> **Problem details**
Rewrite the material from the line with "Locate each specified" up to and including the line with "constructed [454, 701]", swapping "page" for "screen" and keeping everything else the same. Leave the pictures out of your answer.

> **Rows**
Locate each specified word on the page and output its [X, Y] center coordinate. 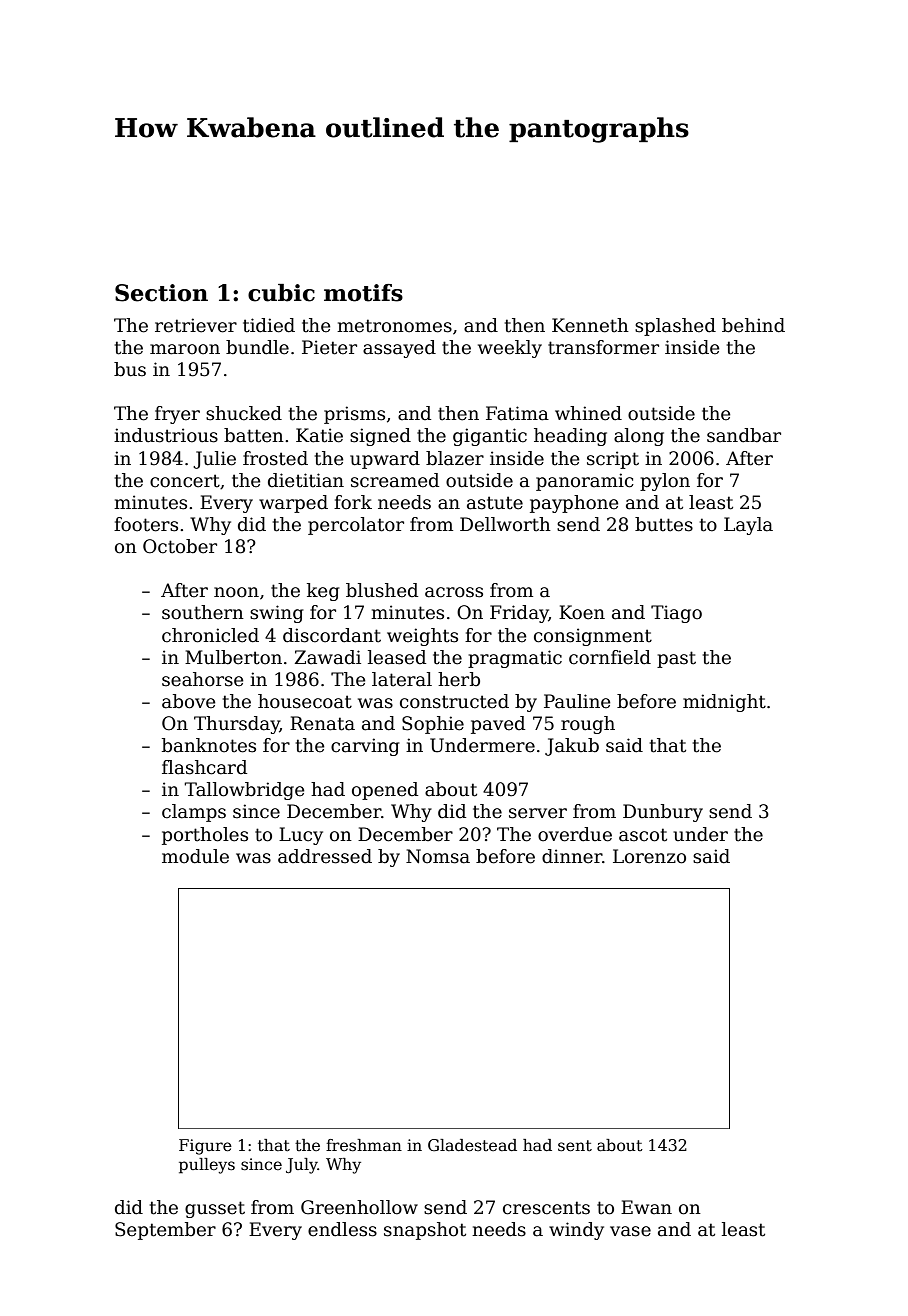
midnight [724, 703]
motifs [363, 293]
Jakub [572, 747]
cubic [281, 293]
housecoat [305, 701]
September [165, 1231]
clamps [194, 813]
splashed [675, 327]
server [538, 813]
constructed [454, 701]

--

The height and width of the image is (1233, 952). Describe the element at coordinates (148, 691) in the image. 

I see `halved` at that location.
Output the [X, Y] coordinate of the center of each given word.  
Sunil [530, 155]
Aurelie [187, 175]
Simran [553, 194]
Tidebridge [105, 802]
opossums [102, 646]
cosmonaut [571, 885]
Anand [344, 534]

> **Correct result**
Locate each specified word on the screen and output its [X, Y] center coordinate. 
midnight [724, 703]
motifs [363, 293]
Jakub [572, 747]
cubic [281, 293]
housecoat [305, 701]
September [165, 1231]
clamps [194, 813]
splashed [675, 327]
server [538, 813]
constructed [454, 701]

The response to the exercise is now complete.